EXERCISE AIM: The answer is to be all of the data below, reproduced exactly.

-- THE INPUT follows --

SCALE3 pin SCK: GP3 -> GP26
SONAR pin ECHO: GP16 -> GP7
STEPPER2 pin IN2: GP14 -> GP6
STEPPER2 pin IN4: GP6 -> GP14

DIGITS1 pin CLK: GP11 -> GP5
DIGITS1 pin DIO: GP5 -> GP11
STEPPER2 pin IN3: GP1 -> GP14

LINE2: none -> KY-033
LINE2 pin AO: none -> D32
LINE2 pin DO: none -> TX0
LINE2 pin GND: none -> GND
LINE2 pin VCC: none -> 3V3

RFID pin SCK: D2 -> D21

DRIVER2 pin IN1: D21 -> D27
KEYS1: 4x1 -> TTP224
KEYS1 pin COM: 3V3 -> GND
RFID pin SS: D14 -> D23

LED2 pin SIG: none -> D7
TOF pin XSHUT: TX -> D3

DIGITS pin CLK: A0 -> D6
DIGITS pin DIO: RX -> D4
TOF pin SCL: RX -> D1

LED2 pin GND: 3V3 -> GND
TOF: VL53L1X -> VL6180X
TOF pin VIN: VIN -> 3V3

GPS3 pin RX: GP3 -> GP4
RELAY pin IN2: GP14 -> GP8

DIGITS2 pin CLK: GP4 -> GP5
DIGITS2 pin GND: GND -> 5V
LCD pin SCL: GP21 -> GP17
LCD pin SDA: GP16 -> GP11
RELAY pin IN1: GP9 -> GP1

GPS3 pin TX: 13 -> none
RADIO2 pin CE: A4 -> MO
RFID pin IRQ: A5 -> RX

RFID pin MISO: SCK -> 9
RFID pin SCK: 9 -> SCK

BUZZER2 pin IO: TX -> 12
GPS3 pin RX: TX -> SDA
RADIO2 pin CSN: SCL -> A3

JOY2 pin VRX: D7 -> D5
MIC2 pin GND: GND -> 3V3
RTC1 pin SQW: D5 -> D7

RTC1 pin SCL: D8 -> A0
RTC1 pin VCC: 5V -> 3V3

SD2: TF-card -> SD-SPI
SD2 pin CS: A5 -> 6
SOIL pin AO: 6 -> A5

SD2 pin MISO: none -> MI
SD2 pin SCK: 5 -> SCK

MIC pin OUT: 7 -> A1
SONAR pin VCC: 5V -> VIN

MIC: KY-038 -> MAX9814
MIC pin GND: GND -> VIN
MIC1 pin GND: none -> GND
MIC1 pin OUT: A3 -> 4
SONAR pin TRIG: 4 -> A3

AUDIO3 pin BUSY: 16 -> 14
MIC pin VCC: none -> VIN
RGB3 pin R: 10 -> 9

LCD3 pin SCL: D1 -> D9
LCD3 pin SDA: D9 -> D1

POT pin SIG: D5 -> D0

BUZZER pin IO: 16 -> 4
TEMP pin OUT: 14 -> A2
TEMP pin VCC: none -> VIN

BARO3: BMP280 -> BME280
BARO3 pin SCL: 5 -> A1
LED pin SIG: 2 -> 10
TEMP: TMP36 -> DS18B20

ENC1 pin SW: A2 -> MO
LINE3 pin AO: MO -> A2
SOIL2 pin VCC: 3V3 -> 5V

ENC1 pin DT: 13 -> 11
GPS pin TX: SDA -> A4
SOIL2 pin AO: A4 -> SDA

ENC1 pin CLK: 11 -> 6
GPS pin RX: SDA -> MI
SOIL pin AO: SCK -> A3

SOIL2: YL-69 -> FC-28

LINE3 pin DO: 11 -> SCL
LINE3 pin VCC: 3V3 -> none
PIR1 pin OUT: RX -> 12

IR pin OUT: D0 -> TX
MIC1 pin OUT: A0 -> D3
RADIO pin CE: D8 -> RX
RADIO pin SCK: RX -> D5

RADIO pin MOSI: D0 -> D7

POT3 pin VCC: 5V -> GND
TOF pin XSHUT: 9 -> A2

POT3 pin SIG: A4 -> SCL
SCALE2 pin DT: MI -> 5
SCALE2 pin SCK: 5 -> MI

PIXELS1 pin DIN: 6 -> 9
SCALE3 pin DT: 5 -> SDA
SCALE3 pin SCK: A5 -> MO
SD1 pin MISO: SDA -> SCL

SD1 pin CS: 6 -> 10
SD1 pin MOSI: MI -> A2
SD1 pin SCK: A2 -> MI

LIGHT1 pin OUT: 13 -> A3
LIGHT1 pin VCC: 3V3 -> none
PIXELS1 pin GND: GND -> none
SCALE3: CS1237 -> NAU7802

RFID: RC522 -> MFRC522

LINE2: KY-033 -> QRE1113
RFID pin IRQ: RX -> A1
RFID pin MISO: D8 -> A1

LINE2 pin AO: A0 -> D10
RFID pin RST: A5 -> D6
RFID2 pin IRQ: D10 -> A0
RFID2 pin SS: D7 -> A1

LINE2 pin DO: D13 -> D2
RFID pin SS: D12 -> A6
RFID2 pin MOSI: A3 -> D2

-- THE INPUT concluded --

THE COMPLETED TASK:
SCALE3 pin SCK: GP3 -> GP26
SONAR pin ECHO: GP16 -> GP7
STEPPER2 pin IN2: GP14 -> GP6
STEPPER2 pin IN4: GP6 -> GP14

DIGITS1 pin CLK: GP11 -> GP5
DIGITS1 pin DIO: GP5 -> GP11
STEPPER2 pin IN3: GP1 -> GP14

LINE2: none -> KY-033
LINE2 pin AO: none -> D32
LINE2 pin DO: none -> TX0
LINE2 pin GND: none -> GND
LINE2 pin VCC: none -> 3V3

RFID pin SCK: D2 -> D21

DRIVER2 pin IN1: D21 -> D27
KEYS1: 4x1 -> TTP224
KEYS1 pin COM: 3V3 -> GND
RFID pin SS: D14 -> D23

LED2 pin SIG: none -> D7
TOF pin XSHUT: TX -> D3

DIGITS pin CLK: A0 -> D6
DIGITS pin DIO: RX -> D4
TOF pin SCL: RX -> D1

LED2 pin GND: 3V3 -> GND
TOF: VL53L1X -> VL6180X
TOF pin VIN: VIN -> 3V3

GPS3 pin RX: GP3 -> GP4
RELAY pin IN2: GP14 -> GP8

DIGITS2 pin CLK: GP4 -> GP5
DIGITS2 pin GND: GND -> 5V
LCD pin SCL: GP21 -> GP17
LCD pin SDA: GP16 -> GP11
RELAY pin IN1: GP9 -> GP1

GPS3 pin TX: 13 -> none
RADIO2 pin CE: A4 -> MO
RFID pin IRQ: A5 -> RX

RFID pin MISO: SCK -> 9
RFID pin SCK: 9 -> SCK

BUZZER2 pin IO: TX -> 12
GPS3 pin RX: TX -> SDA
RADIO2 pin CSN: SCL -> A3

JOY2 pin VRX: D7 -> D5
MIC2 pin GND: GND -> 3V3
RTC1 pin SQW: D5 -> D7

RTC1 pin SCL: D8 -> A0
RTC1 pin VCC: 5V -> 3V3

SD2: TF-card -> SD-SPI
SD2 pin CS: A5 -> 6
SOIL pin AO: 6 -> A5

SD2 pin MISO: none -> MI
SD2 pin SCK: 5 -> SCK

MIC pin OUT: 7 -> A1
SONAR pin VCC: 5V -> VIN

MIC: KY-038 -> MAX9814
MIC pin GND: GND -> VIN
MIC1 pin GND: none -> GND
MIC1 pin OUT: A3 -> 4
SONAR pin TRIG: 4 -> A3

AUDIO3 pin BUSY: 16 -> 14
MIC pin VCC: none -> VIN
RGB3 pin R: 10 -> 9

LCD3 pin SCL: D1 -> D9
LCD3 pin SDA: D9 -> D1

POT pin SIG: D5 -> D0

BUZZER pin IO: 16 -> 4
TEMP pin OUT: 14 -> A2
TEMP pin VCC: none -> VIN

BARO3: BMP280 -> BME280
BARO3 pin SCL: 5 -> A1
LED pin SIG: 2 -> 10
TEMP: TMP36 -> DS18B20

ENC1 pin SW: A2 -> MO
LINE3 pin AO: MO -> A2
SOIL2 pin VCC: 3V3 -> 5V

ENC1 pin DT: 13 -> 11
GPS pin TX: SDA -> A4
SOIL2 pin AO: A4 -> SDA

ENC1 pin CLK: 11 -> 6
GPS pin RX: SDA -> MI
SOIL pin AO: SCK -> A3

SOIL2: YL-69 -> FC-28

LINE3 pin DO: 11 -> SCL
LINE3 pin VCC: 3V3 -> none
PIR1 pin OUT: RX -> 12

IR pin OUT: D0 -> TX
MIC1 pin OUT: A0 -> D3
RADIO pin CE: D8 -> RX
RADIO pin SCK: RX -> D5

RADIO pin MOSI: D0 -> D7

POT3 pin VCC: 5V -> GND
TOF pin XSHUT: 9 -> A2

POT3 pin SIG: A4 -> SCL
SCALE2 pin DT: MI -> 5
SCALE2 pin SCK: 5 -> MI

PIXELS1 pin DIN: 6 -> 9
SCALE3 pin DT: 5 -> SDA
SCALE3 pin SCK: A5 -> MO
SD1 pin MISO: SDA -> SCL

SD1 pin CS: 6 -> 10
SD1 pin MOSI: MI -> A2
SD1 pin SCK: A2 -> MI

LIGHT1 pin OUT: 13 -> A3
LIGHT1 pin VCC: 3V3 -> none
PIXELS1 pin GND: GND -> none
SCALE3: CS1237 -> NAU7802

RFID: RC522 -> MFRC522

LINE2: KY-033 -> QRE1113
RFID pin IRQ: RX -> A1
RFID pin MISO: D8 -> A1

LINE2 pin AO: A0 -> D10
RFID pin RST: A5 -> D6
RFID2 pin IRQ: D10 -> A0
RFID2 pin SS: D7 -> A1

LINE2 pin DO: D13 -> D2
RFID pin SS: D12 -> A6
RFID2 pin MOSI: A3 -> D2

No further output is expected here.